Items from a dataset
++++++

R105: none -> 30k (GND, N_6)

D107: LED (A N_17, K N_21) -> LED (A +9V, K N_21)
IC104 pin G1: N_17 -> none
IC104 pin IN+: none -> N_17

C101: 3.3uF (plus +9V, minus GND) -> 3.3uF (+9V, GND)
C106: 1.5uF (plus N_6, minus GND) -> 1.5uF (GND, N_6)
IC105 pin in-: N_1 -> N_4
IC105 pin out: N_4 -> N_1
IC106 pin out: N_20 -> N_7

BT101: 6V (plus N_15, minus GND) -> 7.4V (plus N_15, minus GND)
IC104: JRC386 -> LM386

++++++

EXERCISE BRIEF | Write the whole of the data out again exactly as it stands.

REPLY TO THE TASK |
R105: none -> 30k (GND, N_6)

D107: LED (A N_17, K N_21) -> LED (A +9V, K N_21)
IC104 pin G1: N_17 -> none
IC104 pin IN+: none -> N_17

C101: 3.3uF (plus +9V, minus GND) -> 3.3uF (+9V, GND)
C106: 1.5uF (plus N_6, minus GND) -> 1.5uF (GND, N_6)
IC105 pin in-: N_1 -> N_4
IC105 pin out: N_4 -> N_1
IC106 pin out: N_20 -> N_7

BT101: 6V (plus N_15, minus GND) -> 7.4V (plus N_15, minus GND)
IC104: JRC386 -> LM386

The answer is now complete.